> [Data records]
[Start of Attachment]

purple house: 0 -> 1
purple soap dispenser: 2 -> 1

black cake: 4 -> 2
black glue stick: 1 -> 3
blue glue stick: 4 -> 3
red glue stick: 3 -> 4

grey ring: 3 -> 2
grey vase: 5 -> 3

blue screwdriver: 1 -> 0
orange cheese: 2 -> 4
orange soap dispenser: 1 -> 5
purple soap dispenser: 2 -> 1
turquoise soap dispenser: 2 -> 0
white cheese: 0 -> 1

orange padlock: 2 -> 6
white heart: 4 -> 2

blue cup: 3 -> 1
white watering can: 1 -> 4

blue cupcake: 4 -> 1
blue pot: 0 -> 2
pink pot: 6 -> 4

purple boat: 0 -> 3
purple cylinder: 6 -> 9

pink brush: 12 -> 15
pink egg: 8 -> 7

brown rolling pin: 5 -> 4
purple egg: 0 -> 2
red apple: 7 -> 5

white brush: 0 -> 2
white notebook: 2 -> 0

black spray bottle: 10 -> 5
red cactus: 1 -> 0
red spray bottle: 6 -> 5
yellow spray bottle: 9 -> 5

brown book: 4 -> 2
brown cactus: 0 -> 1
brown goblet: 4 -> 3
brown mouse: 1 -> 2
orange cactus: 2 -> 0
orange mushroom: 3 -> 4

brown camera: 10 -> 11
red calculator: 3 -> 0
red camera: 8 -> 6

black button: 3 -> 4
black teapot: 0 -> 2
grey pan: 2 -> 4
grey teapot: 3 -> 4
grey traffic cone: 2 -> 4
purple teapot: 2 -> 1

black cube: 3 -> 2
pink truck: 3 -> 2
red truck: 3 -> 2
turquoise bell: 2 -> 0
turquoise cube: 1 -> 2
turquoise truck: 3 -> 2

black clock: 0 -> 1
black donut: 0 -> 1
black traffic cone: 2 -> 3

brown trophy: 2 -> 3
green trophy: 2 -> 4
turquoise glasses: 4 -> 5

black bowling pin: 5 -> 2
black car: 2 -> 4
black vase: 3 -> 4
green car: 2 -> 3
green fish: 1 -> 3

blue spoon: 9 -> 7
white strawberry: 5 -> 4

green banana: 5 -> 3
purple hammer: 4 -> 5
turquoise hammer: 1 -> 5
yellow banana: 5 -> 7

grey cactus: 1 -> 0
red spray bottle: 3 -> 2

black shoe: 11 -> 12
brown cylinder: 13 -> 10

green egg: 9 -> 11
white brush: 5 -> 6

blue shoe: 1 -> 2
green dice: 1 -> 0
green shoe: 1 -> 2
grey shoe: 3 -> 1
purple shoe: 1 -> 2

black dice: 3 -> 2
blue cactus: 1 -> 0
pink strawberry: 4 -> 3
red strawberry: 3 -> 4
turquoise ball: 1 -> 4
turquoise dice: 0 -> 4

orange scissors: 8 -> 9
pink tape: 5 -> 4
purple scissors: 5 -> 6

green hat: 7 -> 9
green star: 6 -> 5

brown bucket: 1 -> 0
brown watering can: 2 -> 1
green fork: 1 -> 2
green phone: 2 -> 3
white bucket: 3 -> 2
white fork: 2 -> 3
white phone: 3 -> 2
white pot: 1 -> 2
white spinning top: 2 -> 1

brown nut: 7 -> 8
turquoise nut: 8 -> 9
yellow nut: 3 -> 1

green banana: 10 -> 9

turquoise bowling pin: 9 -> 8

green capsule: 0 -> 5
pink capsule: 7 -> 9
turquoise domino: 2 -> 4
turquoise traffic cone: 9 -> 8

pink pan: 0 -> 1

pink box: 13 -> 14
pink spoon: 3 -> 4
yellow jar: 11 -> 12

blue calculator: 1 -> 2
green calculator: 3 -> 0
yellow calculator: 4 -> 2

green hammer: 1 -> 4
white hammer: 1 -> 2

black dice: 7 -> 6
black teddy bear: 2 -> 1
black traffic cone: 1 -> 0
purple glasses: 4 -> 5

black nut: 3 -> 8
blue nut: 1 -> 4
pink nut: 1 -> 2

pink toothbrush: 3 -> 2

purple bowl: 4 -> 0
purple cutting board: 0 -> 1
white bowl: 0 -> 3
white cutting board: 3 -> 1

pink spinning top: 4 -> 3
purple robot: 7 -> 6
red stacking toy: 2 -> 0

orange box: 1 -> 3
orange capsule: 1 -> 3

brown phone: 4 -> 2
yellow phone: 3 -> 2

[End of Attachment]

> [Exercise requirements]
Down to the final line, the data above must be copied exactly.

> [Task solution]
purple house: 0 -> 1
purple soap dispenser: 2 -> 1

black cake: 4 -> 2
black glue stick: 1 -> 3
blue glue stick: 4 -> 3
red glue stick: 3 -> 4

grey ring: 3 -> 2
grey vase: 5 -> 3

blue screwdriver: 1 -> 0
orange cheese: 2 -> 4
orange soap dispenser: 1 -> 5
purple soap dispenser: 2 -> 1
turquoise soap dispenser: 2 -> 0
white cheese: 0 -> 1

orange padlock: 2 -> 6
white heart: 4 -> 2

blue cup: 3 -> 1
white watering can: 1 -> 4

blue cupcake: 4 -> 1
blue pot: 0 -> 2
pink pot: 6 -> 4

purple boat: 0 -> 3
purple cylinder: 6 -> 9

pink brush: 12 -> 15
pink egg: 8 -> 7

brown rolling pin: 5 -> 4
purple egg: 0 -> 2
red apple: 7 -> 5

white brush: 0 -> 2
white notebook: 2 -> 0

black spray bottle: 10 -> 5
red cactus: 1 -> 0
red spray bottle: 6 -> 5
yellow spray bottle: 9 -> 5

brown book: 4 -> 2
brown cactus: 0 -> 1
brown goblet: 4 -> 3
brown mouse: 1 -> 2
orange cactus: 2 -> 0
orange mushroom: 3 -> 4

brown camera: 10 -> 11
red calculator: 3 -> 0
red camera: 8 -> 6

black button: 3 -> 4
black teapot: 0 -> 2
grey pan: 2 -> 4
grey teapot: 3 -> 4
grey traffic cone: 2 -> 4
purple teapot: 2 -> 1

black cube: 3 -> 2
pink truck: 3 -> 2
red truck: 3 -> 2
turquoise bell: 2 -> 0
turquoise cube: 1 -> 2
turquoise truck: 3 -> 2

black clock: 0 -> 1
black donut: 0 -> 1
black traffic cone: 2 -> 3

brown trophy: 2 -> 3
green trophy: 2 -> 4
turquoise glasses: 4 -> 5

black bowling pin: 5 -> 2
black car: 2 -> 4
black vase: 3 -> 4
green car: 2 -> 3
green fish: 1 -> 3

blue spoon: 9 -> 7
white strawberry: 5 -> 4

green banana: 5 -> 3
purple hammer: 4 -> 5
turquoise hammer: 1 -> 5
yellow banana: 5 -> 7

grey cactus: 1 -> 0
red spray bottle: 3 -> 2

black shoe: 11 -> 12
brown cylinder: 13 -> 10

green egg: 9 -> 11
white brush: 5 -> 6

blue shoe: 1 -> 2
green dice: 1 -> 0
green shoe: 1 -> 2
grey shoe: 3 -> 1
purple shoe: 1 -> 2

black dice: 3 -> 2
blue cactus: 1 -> 0
pink strawberry: 4 -> 3
red strawberry: 3 -> 4
turquoise ball: 1 -> 4
turquoise dice: 0 -> 4

orange scissors: 8 -> 9
pink tape: 5 -> 4
purple scissors: 5 -> 6

green hat: 7 -> 9
green star: 6 -> 5

brown bucket: 1 -> 0
brown watering can: 2 -> 1
green fork: 1 -> 2
green phone: 2 -> 3
white bucket: 3 -> 2
white fork: 2 -> 3
white phone: 3 -> 2
white pot: 1 -> 2
white spinning top: 2 -> 1

brown nut: 7 -> 8
turquoise nut: 8 -> 9
yellow nut: 3 -> 1

green banana: 10 -> 9

turquoise bowling pin: 9 -> 8

green capsule: 0 -> 5
pink capsule: 7 -> 9
turquoise domino: 2 -> 4
turquoise traffic cone: 9 -> 8

pink pan: 0 -> 1

pink box: 13 -> 14
pink spoon: 3 -> 4
yellow jar: 11 -> 12

blue calculator: 1 -> 2
green calculator: 3 -> 0
yellow calculator: 4 -> 2

green hammer: 1 -> 4
white hammer: 1 -> 2

black dice: 7 -> 6
black teddy bear: 2 -> 1
black traffic cone: 1 -> 0
purple glasses: 4 -> 5

black nut: 3 -> 8
blue nut: 1 -> 4
pink nut: 1 -> 2

pink toothbrush: 3 -> 2

purple bowl: 4 -> 0
purple cutting board: 0 -> 1
white bowl: 0 -> 3
white cutting board: 3 -> 1

pink spinning top: 4 -> 3
purple robot: 7 -> 6
red stacking toy: 2 -> 0

orange box: 1 -> 3
orange capsule: 1 -> 3

brown phone: 4 -> 2
yellow phone: 3 -> 2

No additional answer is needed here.